Where the word "heart" appears in a line of the entries below, count that line and give the total alone.

(Entries taken from a collection)
********

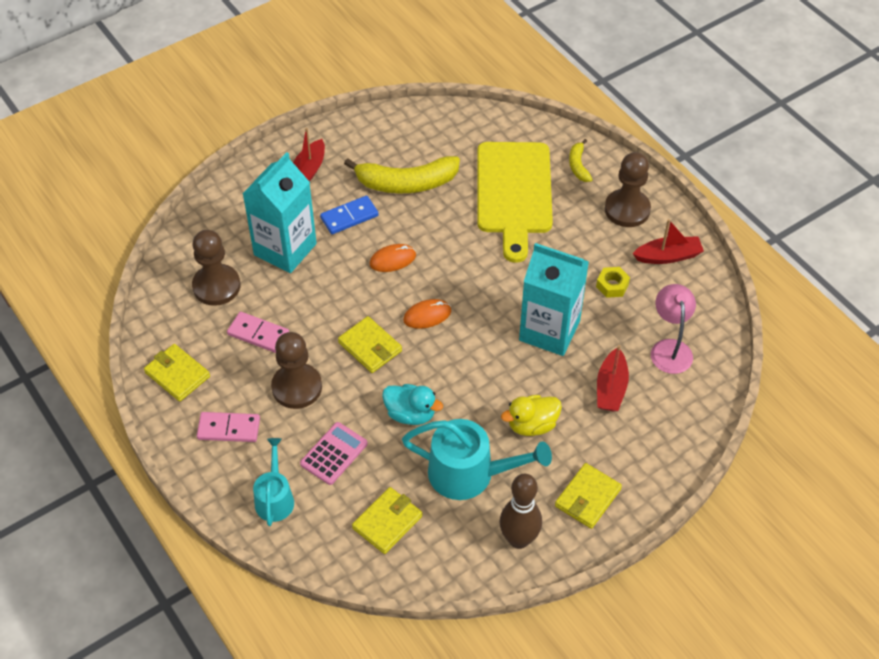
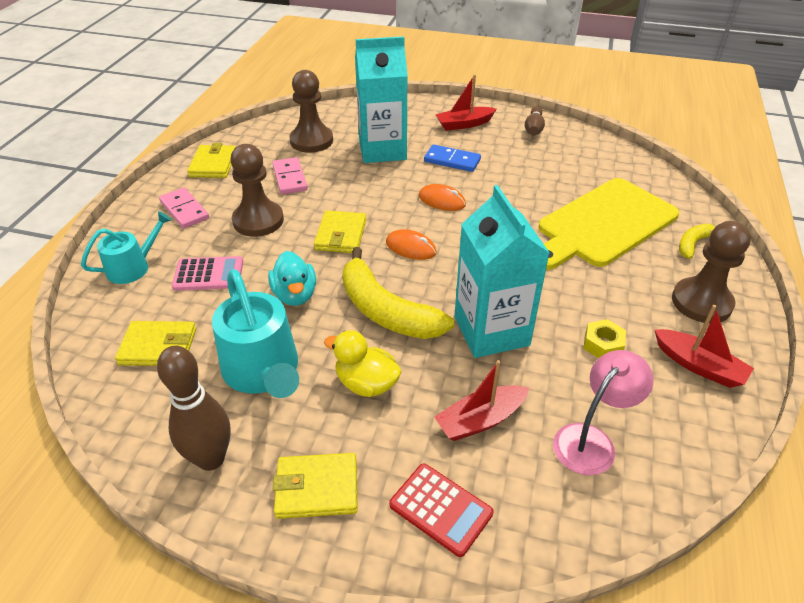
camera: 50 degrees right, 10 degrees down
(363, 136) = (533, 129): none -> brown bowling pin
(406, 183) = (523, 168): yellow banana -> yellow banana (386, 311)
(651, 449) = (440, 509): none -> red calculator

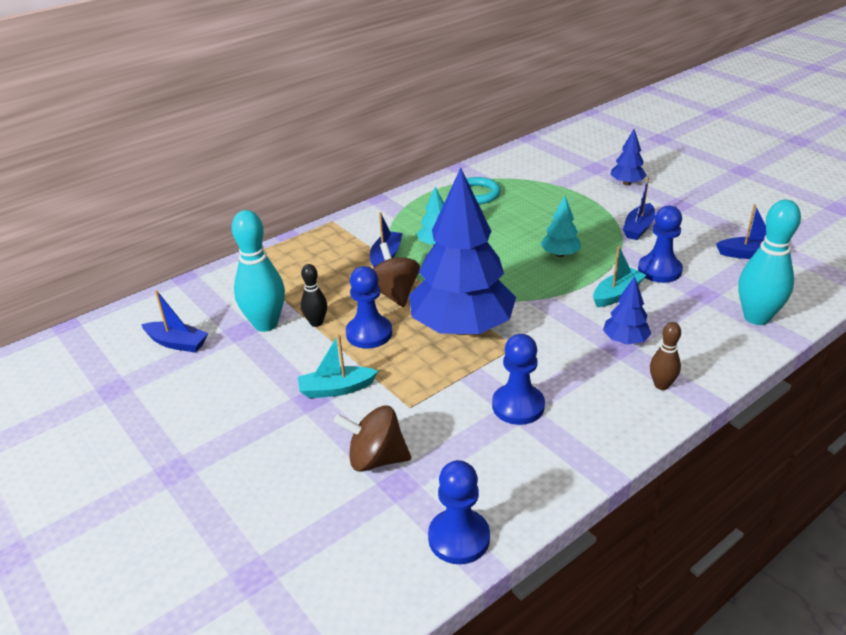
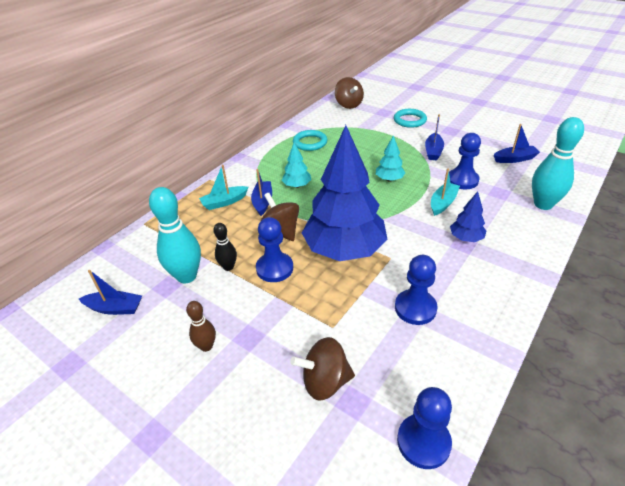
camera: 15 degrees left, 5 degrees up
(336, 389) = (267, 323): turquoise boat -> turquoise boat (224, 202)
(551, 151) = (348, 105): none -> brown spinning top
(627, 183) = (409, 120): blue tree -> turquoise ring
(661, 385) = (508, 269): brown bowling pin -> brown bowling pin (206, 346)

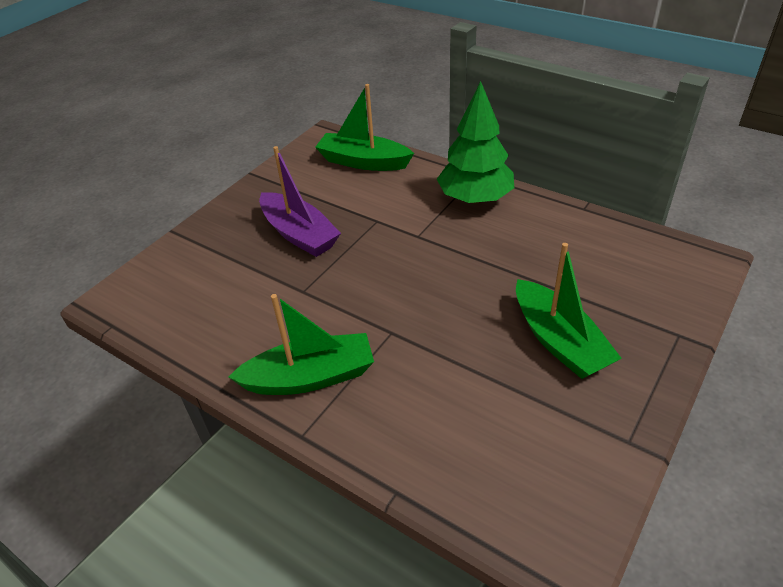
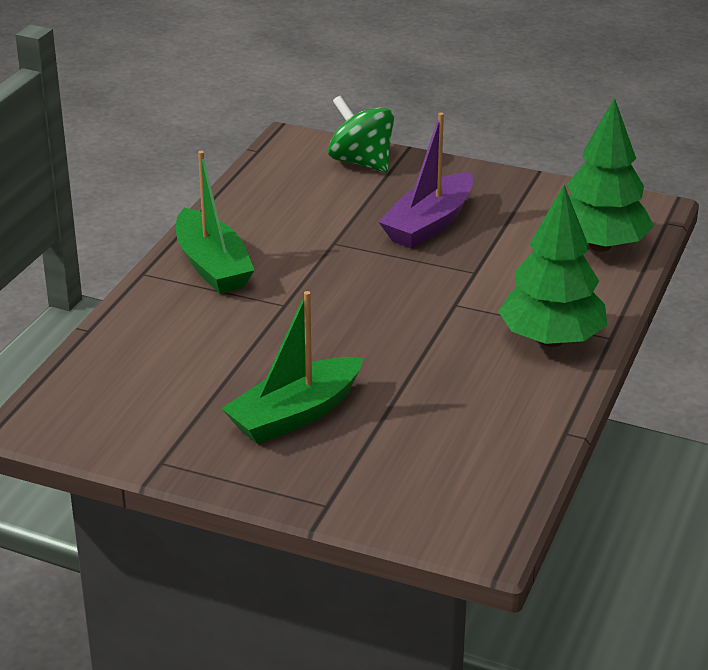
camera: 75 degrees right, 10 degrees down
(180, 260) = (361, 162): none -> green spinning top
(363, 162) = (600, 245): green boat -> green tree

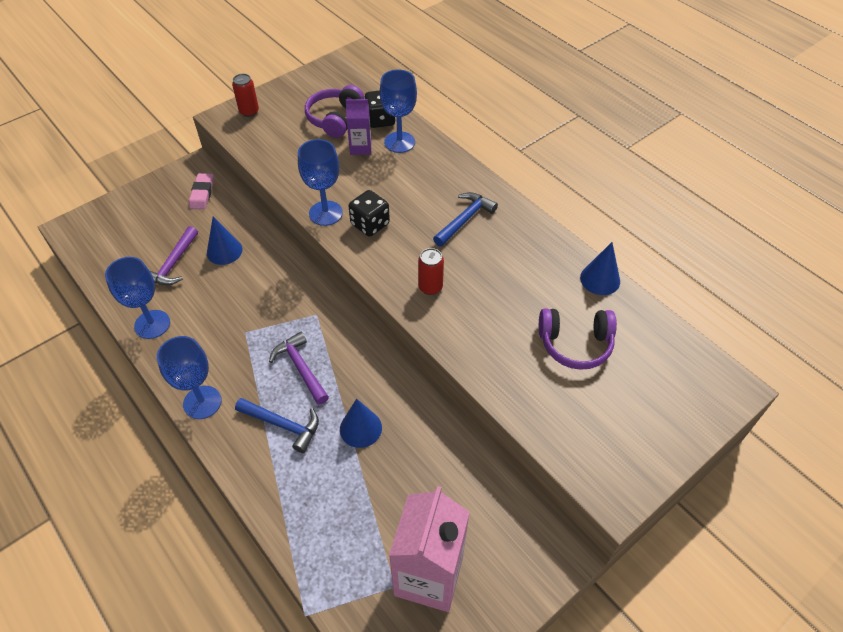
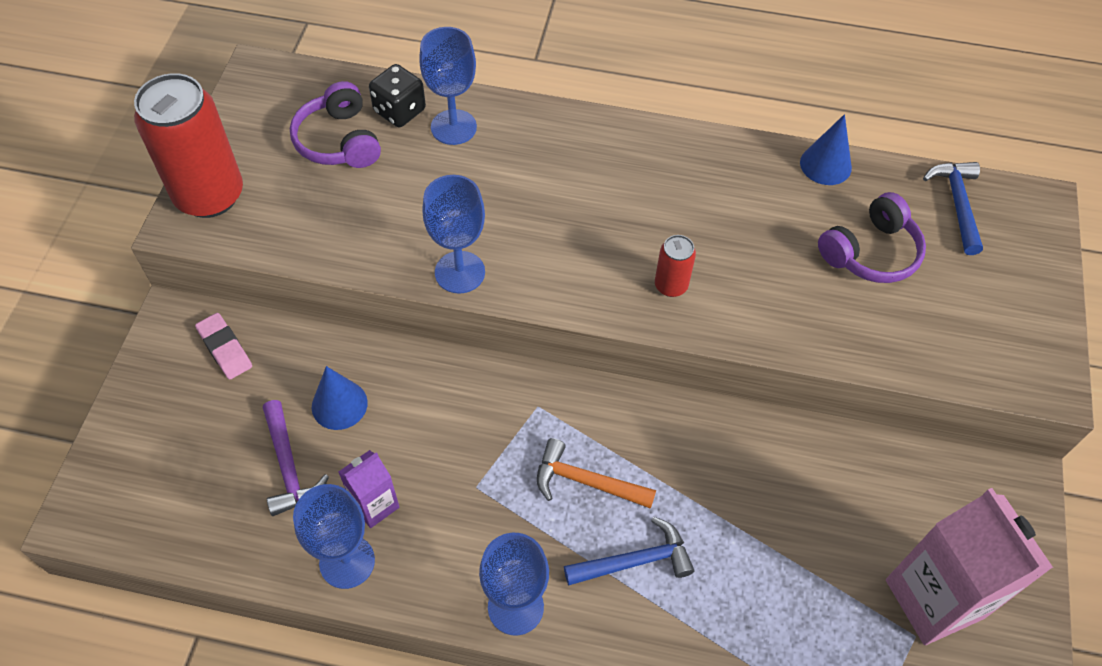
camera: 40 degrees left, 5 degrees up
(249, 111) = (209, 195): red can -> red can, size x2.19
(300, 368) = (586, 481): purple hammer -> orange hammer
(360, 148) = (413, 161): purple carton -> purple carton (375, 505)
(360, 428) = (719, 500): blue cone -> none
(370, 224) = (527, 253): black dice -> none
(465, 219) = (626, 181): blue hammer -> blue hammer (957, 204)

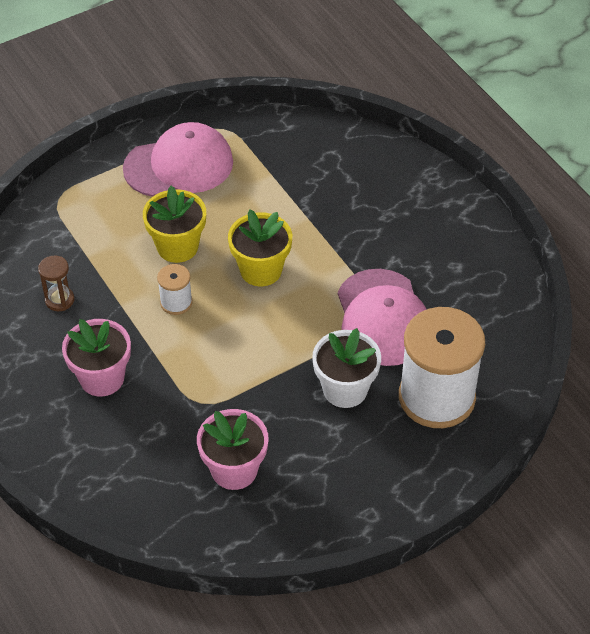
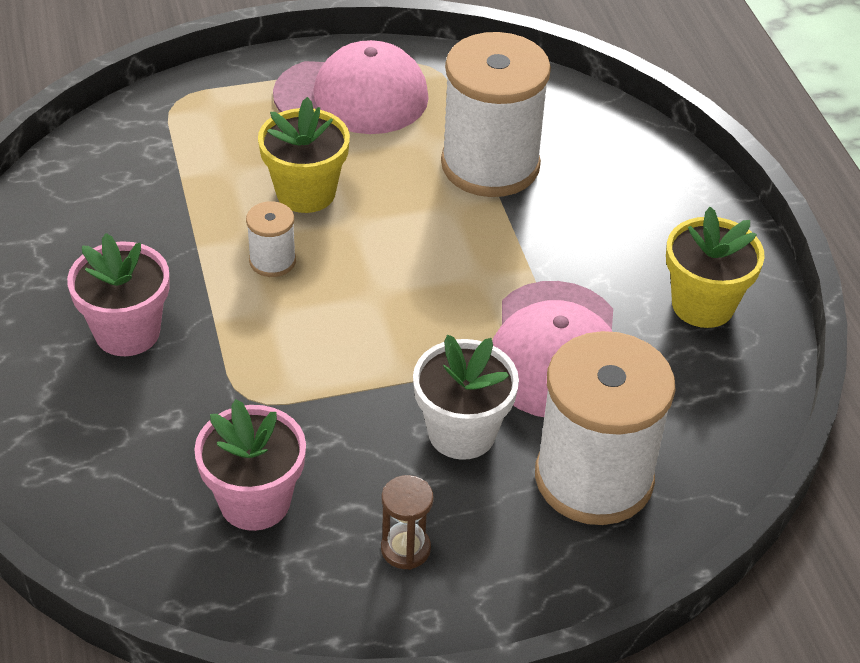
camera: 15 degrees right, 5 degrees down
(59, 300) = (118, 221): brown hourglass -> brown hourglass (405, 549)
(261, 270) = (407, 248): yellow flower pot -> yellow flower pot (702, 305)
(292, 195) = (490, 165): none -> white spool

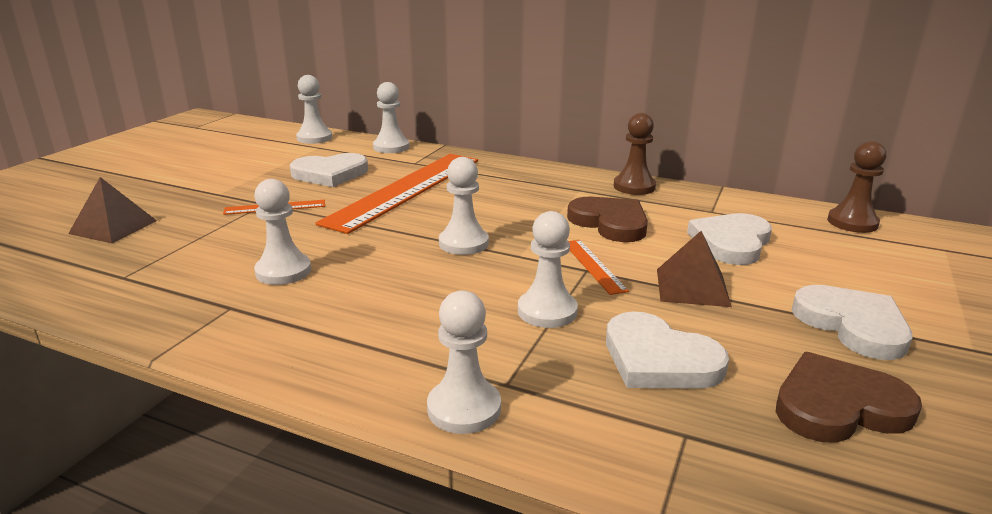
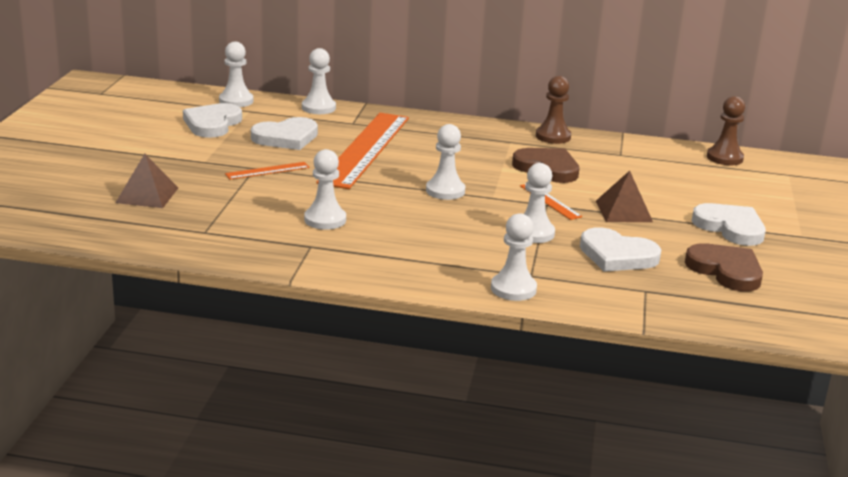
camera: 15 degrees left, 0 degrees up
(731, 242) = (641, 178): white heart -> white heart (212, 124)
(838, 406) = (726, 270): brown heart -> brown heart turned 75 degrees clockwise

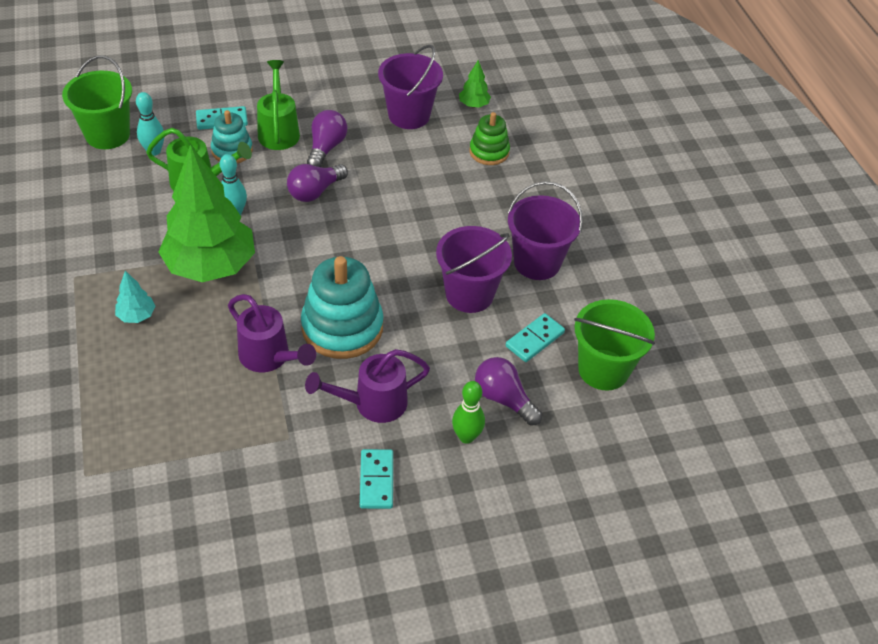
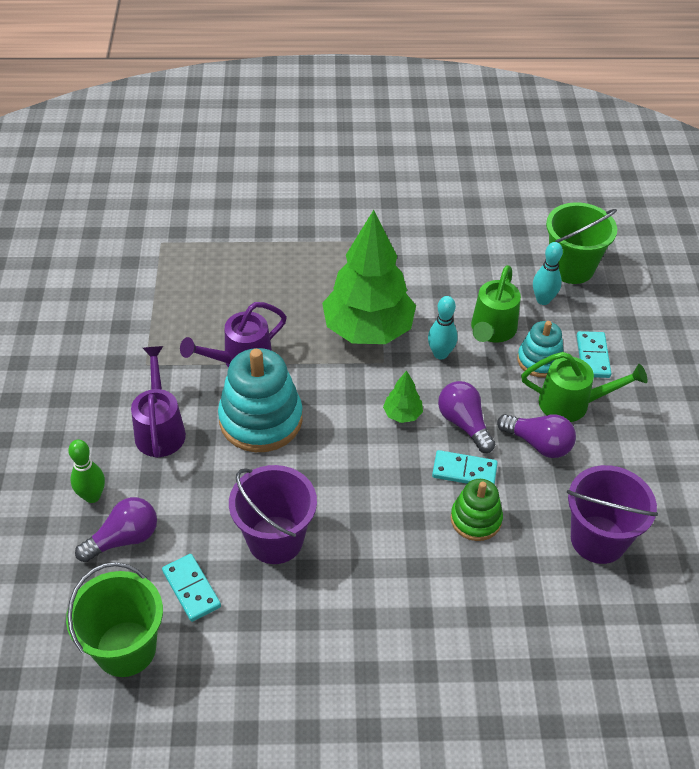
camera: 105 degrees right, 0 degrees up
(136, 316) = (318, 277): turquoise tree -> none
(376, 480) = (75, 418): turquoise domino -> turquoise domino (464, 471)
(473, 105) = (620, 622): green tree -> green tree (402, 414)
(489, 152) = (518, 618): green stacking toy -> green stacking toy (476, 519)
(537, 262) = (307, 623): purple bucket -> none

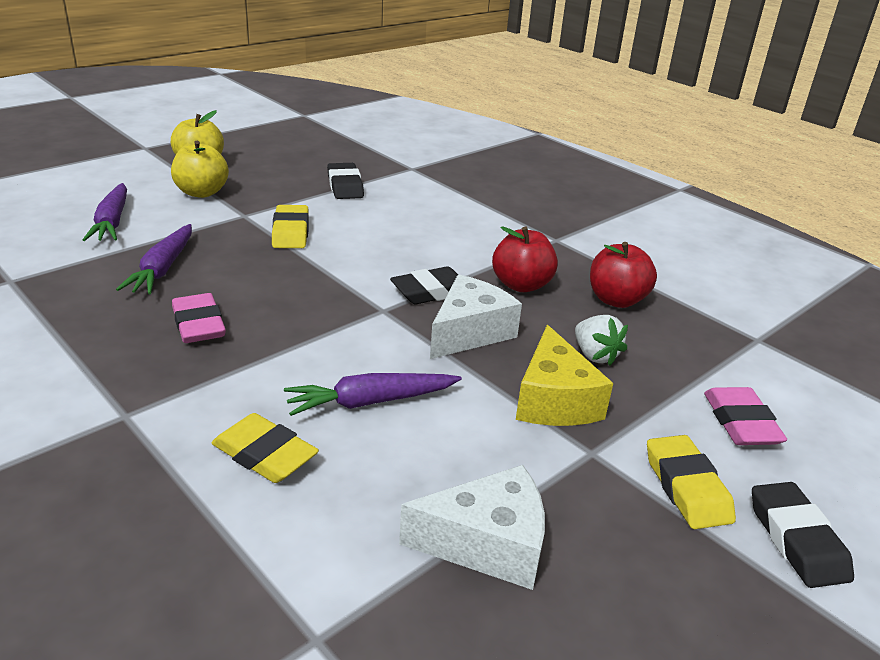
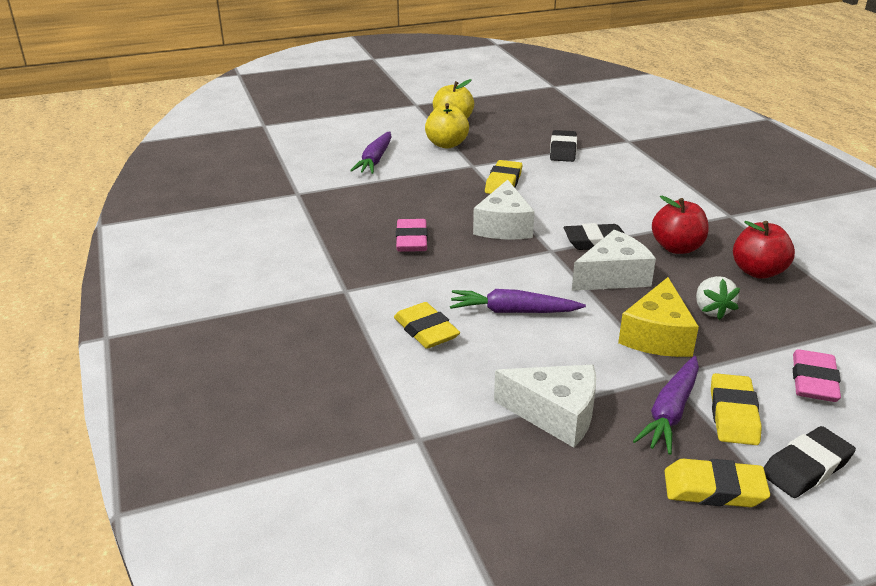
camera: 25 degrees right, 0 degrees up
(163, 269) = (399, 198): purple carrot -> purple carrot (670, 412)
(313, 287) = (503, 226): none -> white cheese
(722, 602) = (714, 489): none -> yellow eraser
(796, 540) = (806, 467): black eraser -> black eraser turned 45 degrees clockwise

********

• [RESPONSE AREA]
2